__Action item__
Starting from the line with "(93, 578) = (215, 126): green", transcribe each line to the end of the records below. Copy them exactly and write nothing else.

* * *

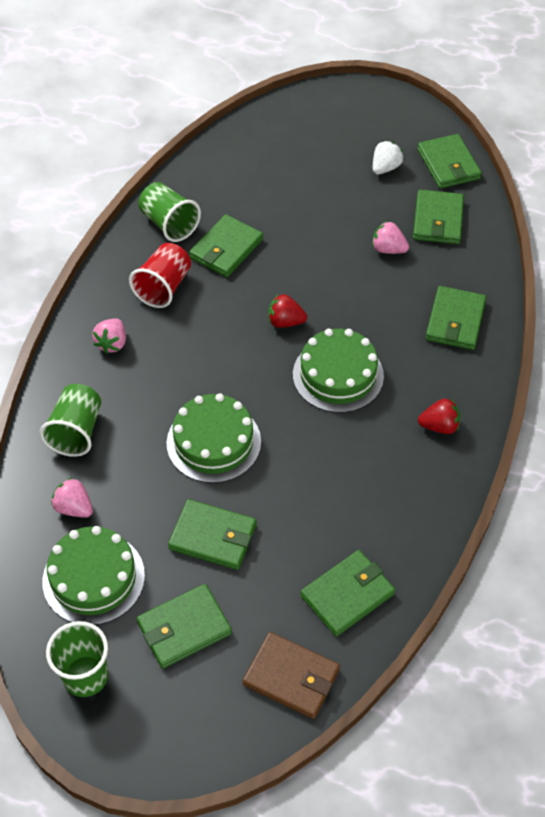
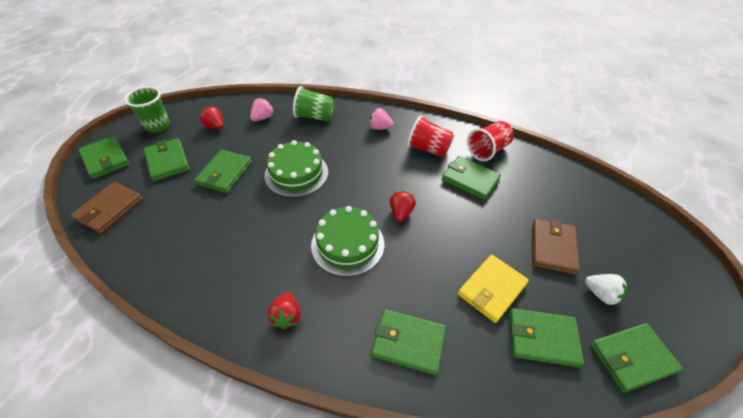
camera: 90 degrees right, 5 degrees down
(93, 578) = (215, 126): green cake -> red strawberry
(169, 224) = (487, 150): green cup -> red cup
(331, 191) = (552, 247): none -> brown wallet
(347, 594) = (154, 241): green wallet -> green wallet (106, 159)
(388, 249) = (492, 289): pink strawberry -> yellow wallet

* * *

__Task output__
(93, 578) = (215, 126): green cake -> red strawberry
(169, 224) = (487, 150): green cup -> red cup
(331, 191) = (552, 247): none -> brown wallet
(347, 594) = (154, 241): green wallet -> green wallet (106, 159)
(388, 249) = (492, 289): pink strawberry -> yellow wallet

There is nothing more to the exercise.